+++ Data extracts +++
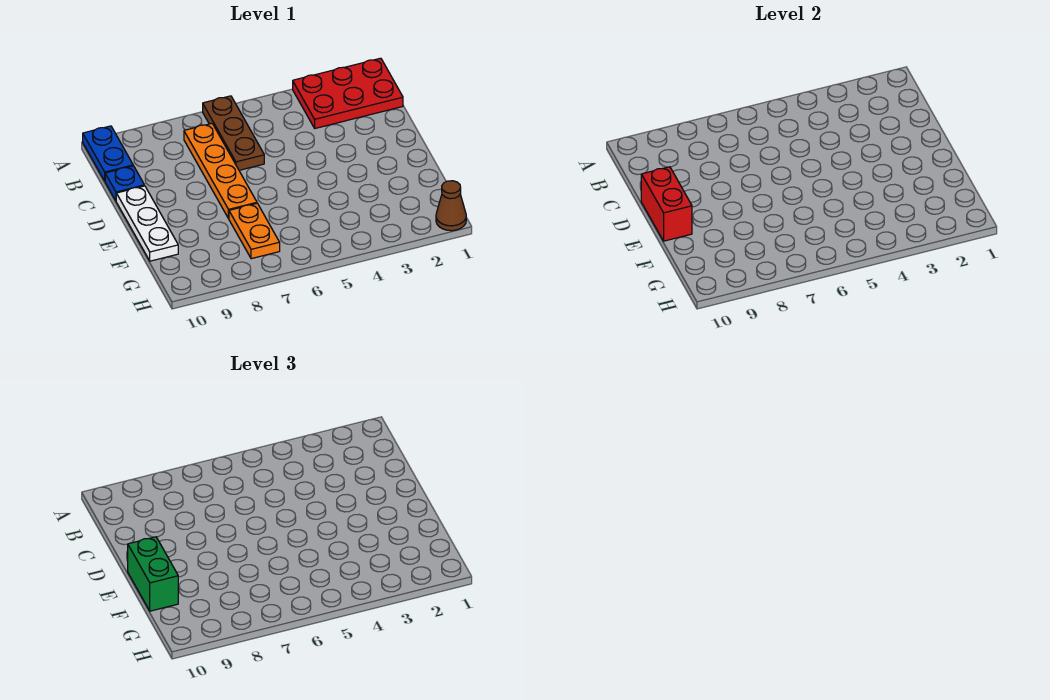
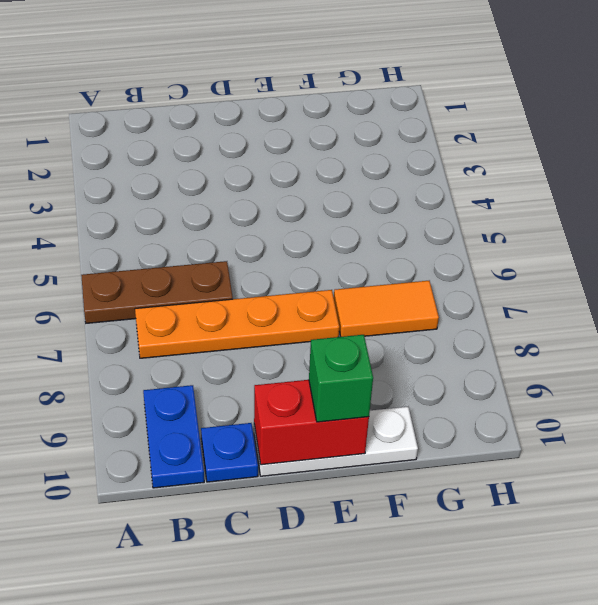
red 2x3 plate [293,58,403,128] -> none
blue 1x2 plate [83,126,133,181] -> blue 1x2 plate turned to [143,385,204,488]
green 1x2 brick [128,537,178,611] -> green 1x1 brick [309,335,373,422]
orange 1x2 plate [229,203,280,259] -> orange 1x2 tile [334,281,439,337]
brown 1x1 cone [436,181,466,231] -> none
+++
+++ Data extracts +++
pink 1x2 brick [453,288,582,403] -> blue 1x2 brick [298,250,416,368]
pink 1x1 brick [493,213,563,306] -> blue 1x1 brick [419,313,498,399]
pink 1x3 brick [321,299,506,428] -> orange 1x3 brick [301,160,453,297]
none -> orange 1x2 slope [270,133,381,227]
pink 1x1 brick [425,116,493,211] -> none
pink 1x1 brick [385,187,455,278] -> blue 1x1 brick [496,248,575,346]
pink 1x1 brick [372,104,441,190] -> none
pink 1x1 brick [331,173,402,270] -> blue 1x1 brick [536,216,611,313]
+++
+++ Data extracts +++
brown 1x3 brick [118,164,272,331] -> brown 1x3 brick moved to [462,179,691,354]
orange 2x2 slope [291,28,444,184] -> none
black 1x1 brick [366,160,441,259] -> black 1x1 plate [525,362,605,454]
+++
§ **What you need to do**: Going back to the entries above, set down exactly the lines that begin at the one with "none -> orange 1x2 slope [270,133,381,227]" and end at the one with "pink 1x1 brick [331,173,402,270]", both included, and nothing else.

§ **Response to this task**:
none -> orange 1x2 slope [270,133,381,227]
pink 1x1 brick [425,116,493,211] -> none
pink 1x1 brick [385,187,455,278] -> blue 1x1 brick [496,248,575,346]
pink 1x1 brick [372,104,441,190] -> none
pink 1x1 brick [331,173,402,270] -> blue 1x1 brick [536,216,611,313]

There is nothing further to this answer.